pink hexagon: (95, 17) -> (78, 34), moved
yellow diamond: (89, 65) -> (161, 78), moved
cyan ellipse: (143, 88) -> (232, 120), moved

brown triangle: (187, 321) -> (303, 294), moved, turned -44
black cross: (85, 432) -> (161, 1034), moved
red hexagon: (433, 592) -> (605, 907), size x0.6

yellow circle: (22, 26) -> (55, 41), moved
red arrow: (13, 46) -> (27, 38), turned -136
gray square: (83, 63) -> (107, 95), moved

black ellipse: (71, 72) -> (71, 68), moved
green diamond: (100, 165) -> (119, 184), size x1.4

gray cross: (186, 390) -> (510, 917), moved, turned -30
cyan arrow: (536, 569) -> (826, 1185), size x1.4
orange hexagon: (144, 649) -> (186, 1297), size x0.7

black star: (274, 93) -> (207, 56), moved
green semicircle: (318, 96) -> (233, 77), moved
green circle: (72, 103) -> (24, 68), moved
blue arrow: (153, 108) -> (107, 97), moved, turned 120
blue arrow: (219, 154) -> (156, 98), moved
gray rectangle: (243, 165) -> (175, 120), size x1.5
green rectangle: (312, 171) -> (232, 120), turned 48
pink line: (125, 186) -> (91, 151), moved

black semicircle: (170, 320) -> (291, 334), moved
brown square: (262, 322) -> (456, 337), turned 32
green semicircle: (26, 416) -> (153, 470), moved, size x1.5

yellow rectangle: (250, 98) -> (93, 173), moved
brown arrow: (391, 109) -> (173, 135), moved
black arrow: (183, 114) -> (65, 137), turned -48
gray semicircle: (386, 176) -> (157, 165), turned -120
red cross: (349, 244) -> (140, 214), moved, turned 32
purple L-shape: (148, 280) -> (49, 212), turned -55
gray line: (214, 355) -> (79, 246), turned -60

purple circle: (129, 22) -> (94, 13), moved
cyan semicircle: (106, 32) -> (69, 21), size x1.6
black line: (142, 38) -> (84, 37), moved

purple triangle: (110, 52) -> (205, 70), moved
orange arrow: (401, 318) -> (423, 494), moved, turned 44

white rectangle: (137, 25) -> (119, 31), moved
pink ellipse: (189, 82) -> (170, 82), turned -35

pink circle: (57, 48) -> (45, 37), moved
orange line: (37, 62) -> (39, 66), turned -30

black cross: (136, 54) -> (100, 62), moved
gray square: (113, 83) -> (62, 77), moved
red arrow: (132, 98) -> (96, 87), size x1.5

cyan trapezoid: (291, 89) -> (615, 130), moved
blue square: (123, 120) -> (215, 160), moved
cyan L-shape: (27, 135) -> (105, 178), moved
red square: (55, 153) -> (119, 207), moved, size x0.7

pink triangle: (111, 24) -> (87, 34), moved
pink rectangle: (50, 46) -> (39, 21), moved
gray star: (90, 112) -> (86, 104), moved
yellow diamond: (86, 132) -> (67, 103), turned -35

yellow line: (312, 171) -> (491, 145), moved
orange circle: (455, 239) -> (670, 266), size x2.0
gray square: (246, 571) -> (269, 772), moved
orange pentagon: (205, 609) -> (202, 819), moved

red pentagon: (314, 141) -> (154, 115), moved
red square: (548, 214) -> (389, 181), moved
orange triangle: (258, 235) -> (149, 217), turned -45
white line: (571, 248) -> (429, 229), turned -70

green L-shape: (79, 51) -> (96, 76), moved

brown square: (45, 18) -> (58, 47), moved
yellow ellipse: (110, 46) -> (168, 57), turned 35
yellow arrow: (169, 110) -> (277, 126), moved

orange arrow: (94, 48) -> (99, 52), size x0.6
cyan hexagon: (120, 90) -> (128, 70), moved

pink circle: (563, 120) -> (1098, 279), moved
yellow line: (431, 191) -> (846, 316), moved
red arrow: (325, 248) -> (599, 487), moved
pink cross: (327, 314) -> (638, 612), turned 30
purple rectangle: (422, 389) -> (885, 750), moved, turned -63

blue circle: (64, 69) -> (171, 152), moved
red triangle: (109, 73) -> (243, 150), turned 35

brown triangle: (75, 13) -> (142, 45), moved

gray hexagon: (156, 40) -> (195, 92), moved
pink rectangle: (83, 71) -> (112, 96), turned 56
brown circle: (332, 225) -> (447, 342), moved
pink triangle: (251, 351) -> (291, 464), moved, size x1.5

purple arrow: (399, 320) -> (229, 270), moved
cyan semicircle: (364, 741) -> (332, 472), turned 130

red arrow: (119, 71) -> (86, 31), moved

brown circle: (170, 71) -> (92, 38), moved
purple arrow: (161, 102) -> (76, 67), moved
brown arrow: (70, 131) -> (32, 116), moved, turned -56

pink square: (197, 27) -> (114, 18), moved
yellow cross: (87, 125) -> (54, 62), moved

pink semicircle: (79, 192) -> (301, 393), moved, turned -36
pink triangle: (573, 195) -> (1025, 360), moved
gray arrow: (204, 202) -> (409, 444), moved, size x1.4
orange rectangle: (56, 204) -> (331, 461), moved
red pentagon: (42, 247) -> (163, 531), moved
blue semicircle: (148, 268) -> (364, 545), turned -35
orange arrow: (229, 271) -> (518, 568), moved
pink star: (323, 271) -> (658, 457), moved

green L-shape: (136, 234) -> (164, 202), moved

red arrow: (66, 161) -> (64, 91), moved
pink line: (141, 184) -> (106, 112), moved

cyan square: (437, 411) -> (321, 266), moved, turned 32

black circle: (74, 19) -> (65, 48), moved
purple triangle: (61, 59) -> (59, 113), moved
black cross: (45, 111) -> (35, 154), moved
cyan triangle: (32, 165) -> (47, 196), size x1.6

◆ Assignment
Down to the last line, restate the records exactly.

◆ Answer for the task
pink hexagon: (95, 17) -> (78, 34), moved
yellow diamond: (89, 65) -> (161, 78), moved
cyan ellipse: (143, 88) -> (232, 120), moved

brown triangle: (187, 321) -> (303, 294), moved, turned -44
black cross: (85, 432) -> (161, 1034), moved
red hexagon: (433, 592) -> (605, 907), size x0.6

yellow circle: (22, 26) -> (55, 41), moved
red arrow: (13, 46) -> (27, 38), turned -136
gray square: (83, 63) -> (107, 95), moved

black ellipse: (71, 72) -> (71, 68), moved
green diamond: (100, 165) -> (119, 184), size x1.4

gray cross: (186, 390) -> (510, 917), moved, turned -30
cyan arrow: (536, 569) -> (826, 1185), size x1.4
orange hexagon: (144, 649) -> (186, 1297), size x0.7

black star: (274, 93) -> (207, 56), moved
green semicircle: (318, 96) -> (233, 77), moved
green circle: (72, 103) -> (24, 68), moved
blue arrow: (153, 108) -> (107, 97), moved, turned 120
blue arrow: (219, 154) -> (156, 98), moved
gray rectangle: (243, 165) -> (175, 120), size x1.5
green rectangle: (312, 171) -> (232, 120), turned 48
pink line: (125, 186) -> (91, 151), moved

black semicircle: (170, 320) -> (291, 334), moved
brown square: (262, 322) -> (456, 337), turned 32
green semicircle: (26, 416) -> (153, 470), moved, size x1.5

yellow rectangle: (250, 98) -> (93, 173), moved
brown arrow: (391, 109) -> (173, 135), moved
black arrow: (183, 114) -> (65, 137), turned -48
gray semicircle: (386, 176) -> (157, 165), turned -120
red cross: (349, 244) -> (140, 214), moved, turned 32
purple L-shape: (148, 280) -> (49, 212), turned -55
gray line: (214, 355) -> (79, 246), turned -60

purple circle: (129, 22) -> (94, 13), moved
cyan semicircle: (106, 32) -> (69, 21), size x1.6
black line: (142, 38) -> (84, 37), moved

purple triangle: (110, 52) -> (205, 70), moved
orange arrow: (401, 318) -> (423, 494), moved, turned 44

white rectangle: (137, 25) -> (119, 31), moved
pink ellipse: (189, 82) -> (170, 82), turned -35

pink circle: (57, 48) -> (45, 37), moved
orange line: (37, 62) -> (39, 66), turned -30

black cross: (136, 54) -> (100, 62), moved
gray square: (113, 83) -> (62, 77), moved
red arrow: (132, 98) -> (96, 87), size x1.5

cyan trapezoid: (291, 89) -> (615, 130), moved
blue square: (123, 120) -> (215, 160), moved
cyan L-shape: (27, 135) -> (105, 178), moved
red square: (55, 153) -> (119, 207), moved, size x0.7

pink triangle: (111, 24) -> (87, 34), moved
pink rectangle: (50, 46) -> (39, 21), moved
gray star: (90, 112) -> (86, 104), moved
yellow diamond: (86, 132) -> (67, 103), turned -35

yellow line: (312, 171) -> (491, 145), moved
orange circle: (455, 239) -> (670, 266), size x2.0
gray square: (246, 571) -> (269, 772), moved
orange pentagon: (205, 609) -> (202, 819), moved

red pentagon: (314, 141) -> (154, 115), moved
red square: (548, 214) -> (389, 181), moved
orange triangle: (258, 235) -> (149, 217), turned -45
white line: (571, 248) -> (429, 229), turned -70

green L-shape: (79, 51) -> (96, 76), moved

brown square: (45, 18) -> (58, 47), moved
yellow ellipse: (110, 46) -> (168, 57), turned 35
yellow arrow: (169, 110) -> (277, 126), moved

orange arrow: (94, 48) -> (99, 52), size x0.6
cyan hexagon: (120, 90) -> (128, 70), moved

pink circle: (563, 120) -> (1098, 279), moved
yellow line: (431, 191) -> (846, 316), moved
red arrow: (325, 248) -> (599, 487), moved
pink cross: (327, 314) -> (638, 612), turned 30
purple rectangle: (422, 389) -> (885, 750), moved, turned -63

blue circle: (64, 69) -> (171, 152), moved
red triangle: (109, 73) -> (243, 150), turned 35

brown triangle: (75, 13) -> (142, 45), moved

gray hexagon: (156, 40) -> (195, 92), moved
pink rectangle: (83, 71) -> (112, 96), turned 56
brown circle: (332, 225) -> (447, 342), moved
pink triangle: (251, 351) -> (291, 464), moved, size x1.5

purple arrow: (399, 320) -> (229, 270), moved
cyan semicircle: (364, 741) -> (332, 472), turned 130

red arrow: (119, 71) -> (86, 31), moved

brown circle: (170, 71) -> (92, 38), moved
purple arrow: (161, 102) -> (76, 67), moved
brown arrow: (70, 131) -> (32, 116), moved, turned -56

pink square: (197, 27) -> (114, 18), moved
yellow cross: (87, 125) -> (54, 62), moved

pink semicircle: (79, 192) -> (301, 393), moved, turned -36
pink triangle: (573, 195) -> (1025, 360), moved
gray arrow: (204, 202) -> (409, 444), moved, size x1.4
orange rectangle: (56, 204) -> (331, 461), moved
red pentagon: (42, 247) -> (163, 531), moved
blue semicircle: (148, 268) -> (364, 545), turned -35
orange arrow: (229, 271) -> (518, 568), moved
pink star: (323, 271) -> (658, 457), moved

green L-shape: (136, 234) -> (164, 202), moved

red arrow: (66, 161) -> (64, 91), moved
pink line: (141, 184) -> (106, 112), moved

cyan square: (437, 411) -> (321, 266), moved, turned 32

black circle: (74, 19) -> (65, 48), moved
purple triangle: (61, 59) -> (59, 113), moved
black cross: (45, 111) -> (35, 154), moved
cyan triangle: (32, 165) -> (47, 196), size x1.6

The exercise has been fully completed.